* Task directions *
Go through the material below and count the lines with the string "left"; the number is the whole answer.

---------- Task data ----------

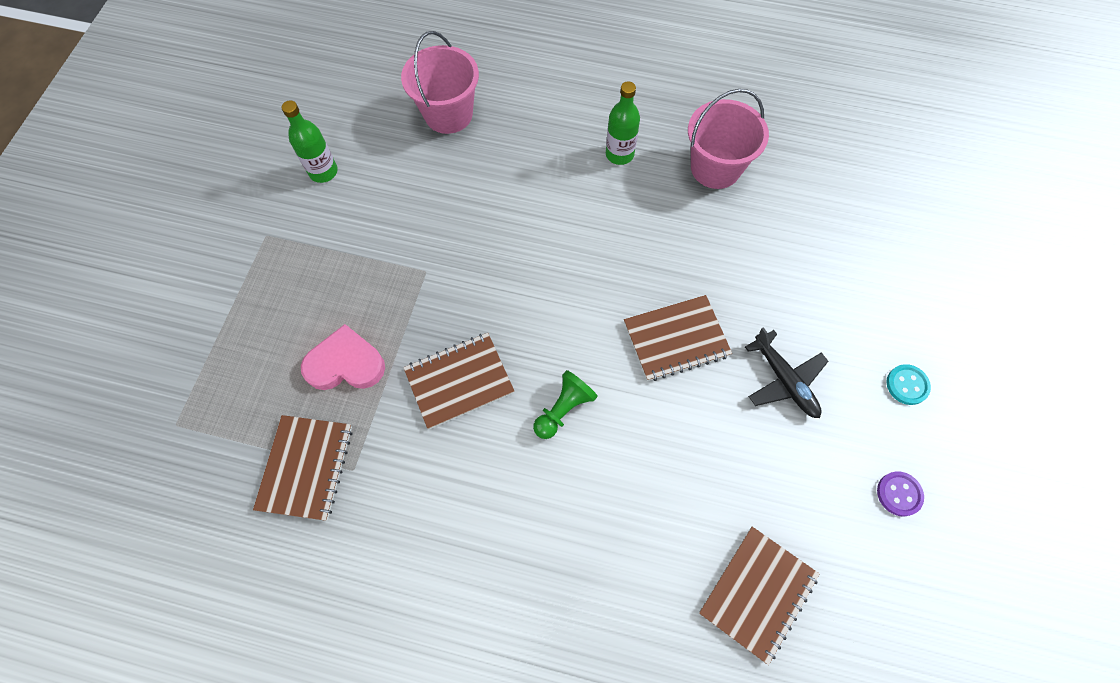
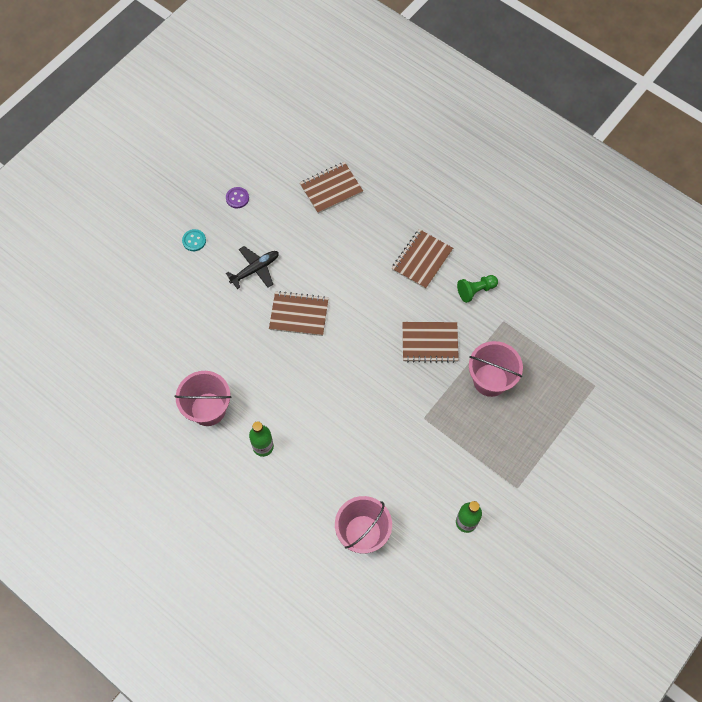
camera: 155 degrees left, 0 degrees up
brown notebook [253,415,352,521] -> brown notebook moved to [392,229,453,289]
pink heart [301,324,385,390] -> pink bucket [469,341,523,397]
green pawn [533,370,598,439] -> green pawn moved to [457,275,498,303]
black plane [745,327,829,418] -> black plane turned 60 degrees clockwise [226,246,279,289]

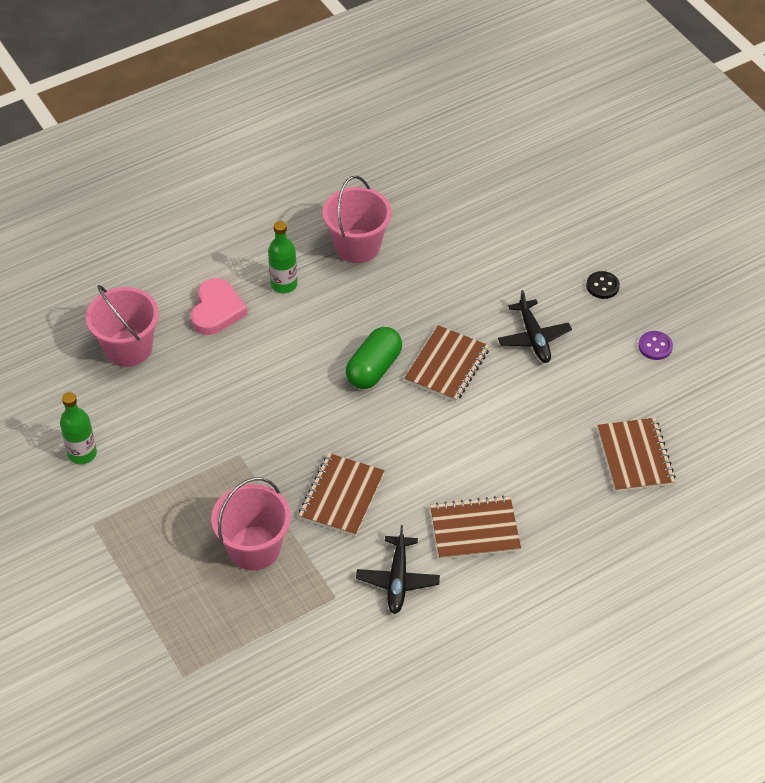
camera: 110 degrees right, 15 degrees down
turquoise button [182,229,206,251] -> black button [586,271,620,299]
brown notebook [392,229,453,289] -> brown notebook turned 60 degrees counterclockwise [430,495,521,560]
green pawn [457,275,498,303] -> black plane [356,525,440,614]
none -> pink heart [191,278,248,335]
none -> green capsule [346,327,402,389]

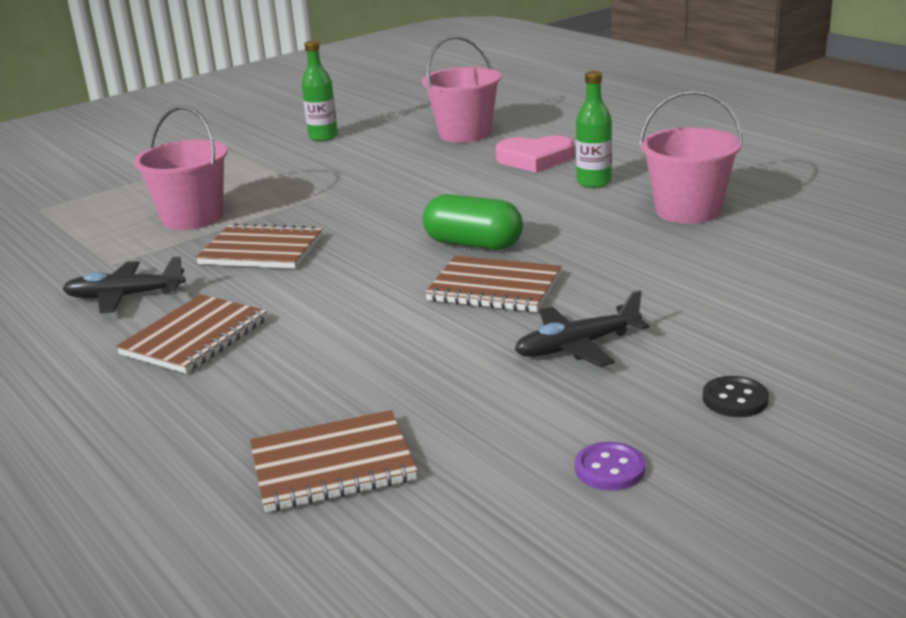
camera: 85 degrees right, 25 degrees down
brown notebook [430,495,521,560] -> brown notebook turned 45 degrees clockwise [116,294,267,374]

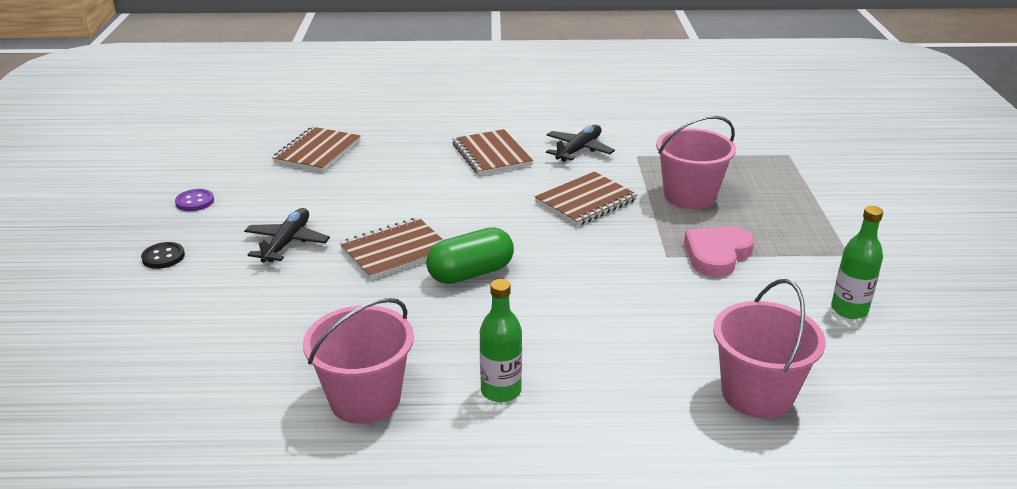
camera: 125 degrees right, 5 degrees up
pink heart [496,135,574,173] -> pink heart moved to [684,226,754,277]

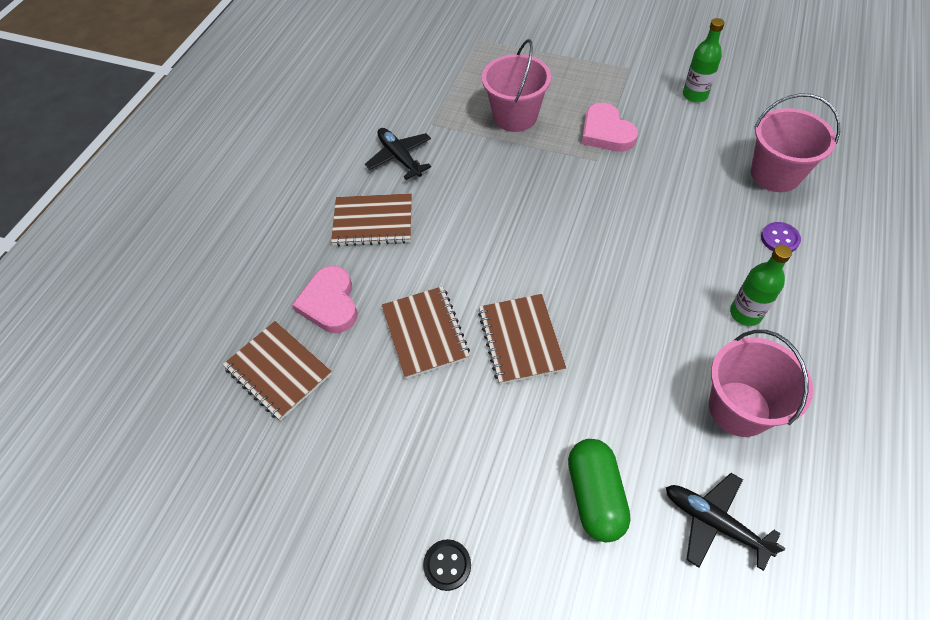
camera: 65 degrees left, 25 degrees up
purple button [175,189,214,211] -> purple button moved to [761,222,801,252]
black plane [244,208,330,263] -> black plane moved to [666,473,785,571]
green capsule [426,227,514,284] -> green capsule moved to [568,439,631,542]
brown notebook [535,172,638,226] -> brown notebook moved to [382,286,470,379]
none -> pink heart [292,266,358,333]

----------

* Task output *
2